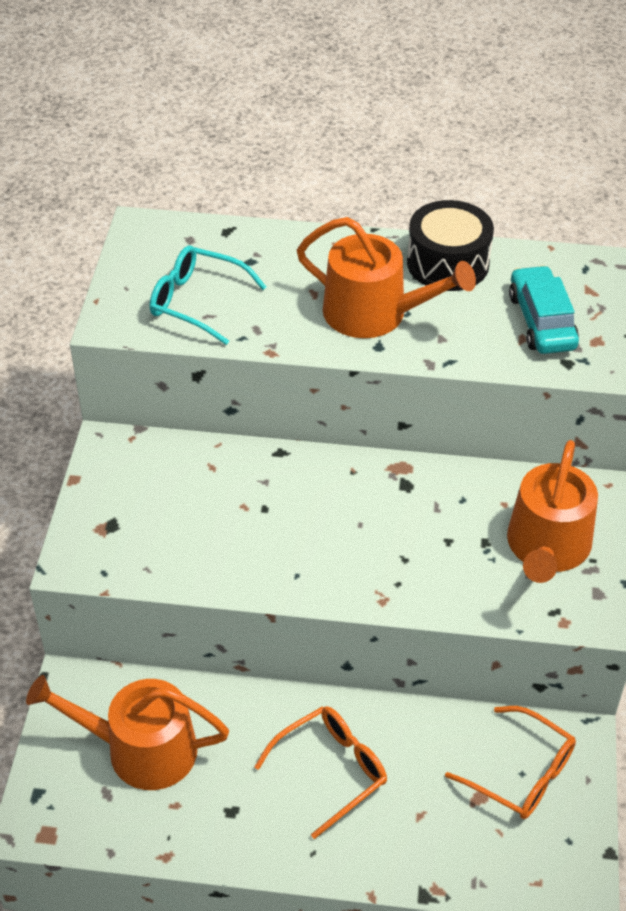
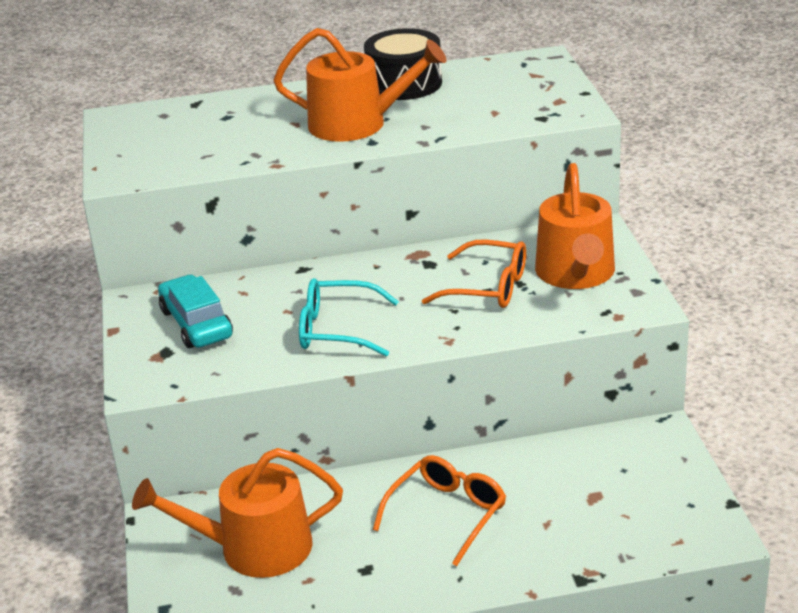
camera: 15 degrees left, 15 degrees down
turquoise glasses [150,246,266,345] -> turquoise glasses moved to [299,278,399,356]
orange glasses [445,706,576,819] -> orange glasses moved to [422,239,526,308]
turquoise car [509,265,579,354] -> turquoise car moved to [158,275,233,348]

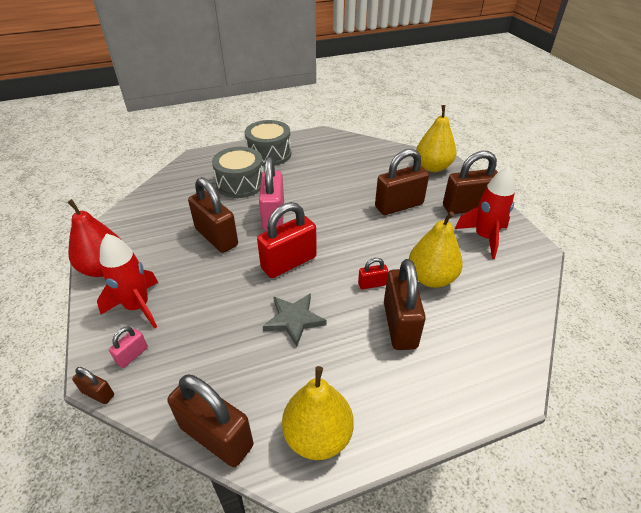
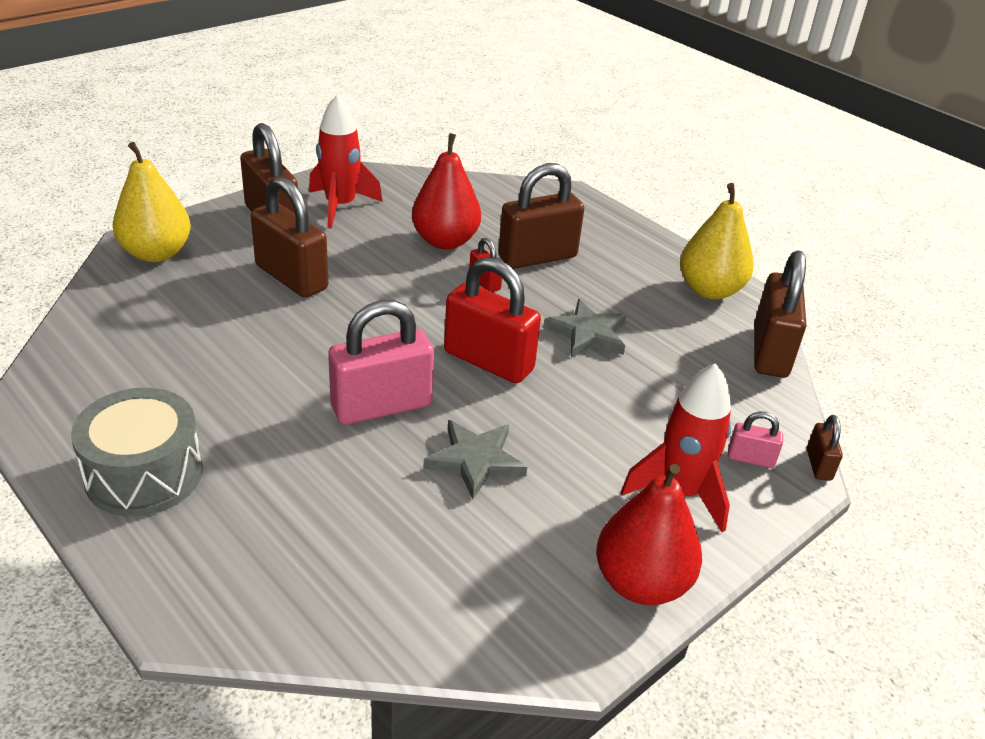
camera: 115 degrees left, 5 degrees down
brown padlock [188,177,238,253] -> grey star [423,420,527,499]
grey drum [212,147,263,198] -> none
yellow pear [409,211,463,288] -> red pear [412,133,481,249]

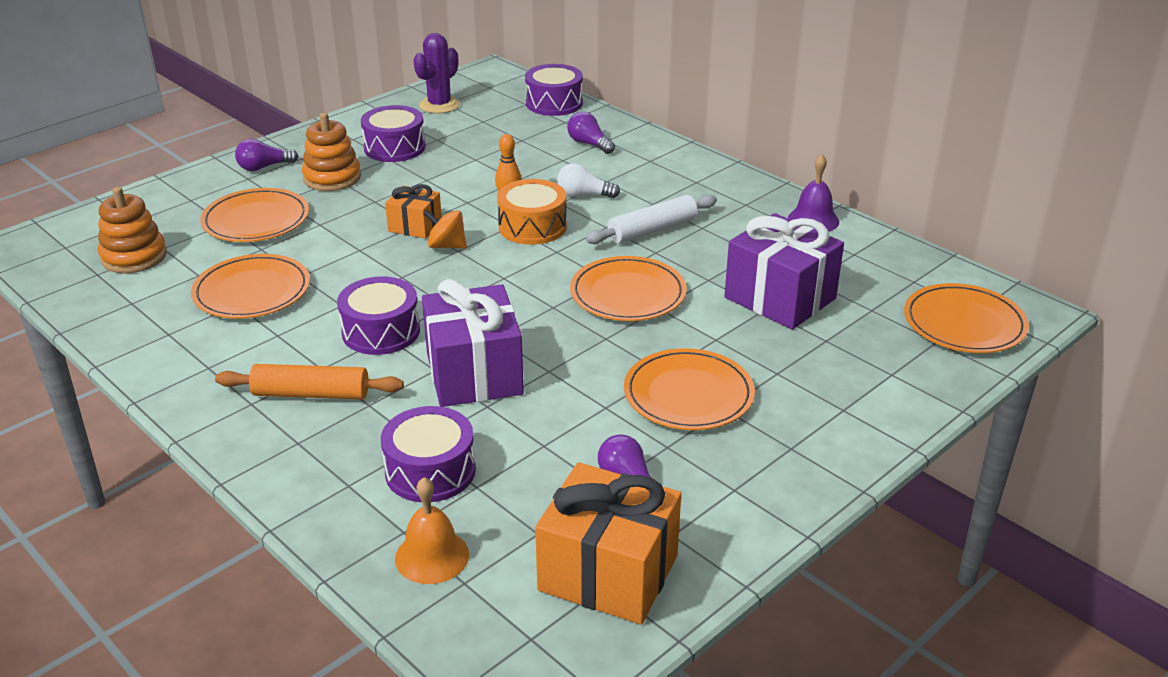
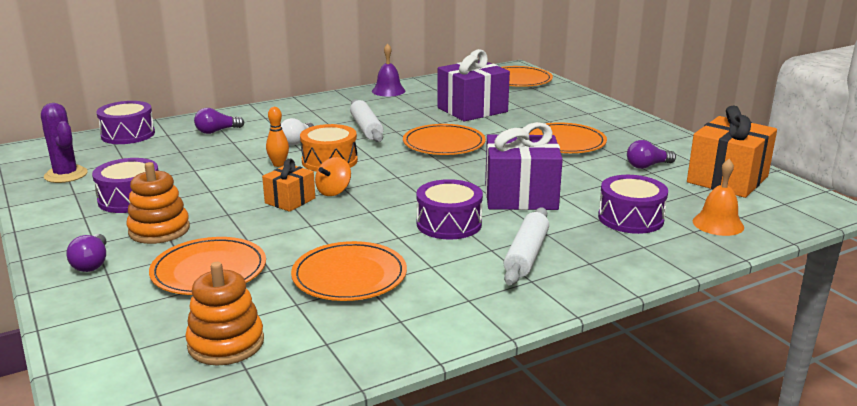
camera: 75 degrees left, 10 degrees down
orange rolling pin [215,364,404,399] -> white rolling pin [503,207,549,285]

■ ■ ■ ■ ■

Without the pictures, write out the entire listing exactly.

camera: 15 degrees left, 15 degrees down
turquoise glasses [150,246,266,345] -> turquoise glasses moved to [299,278,399,356]
orange glasses [445,706,576,819] -> orange glasses moved to [422,239,526,308]
turquoise car [509,265,579,354] -> turquoise car moved to [158,275,233,348]

camera: 115 degrees left, 5 degrees down
brown padlock [188,177,238,253] -> grey star [423,420,527,499]
grey drum [212,147,263,198] -> none
yellow pear [409,211,463,288] -> red pear [412,133,481,249]

camera: 75 degrees left, 10 degrees down
orange rolling pin [215,364,404,399] -> white rolling pin [503,207,549,285]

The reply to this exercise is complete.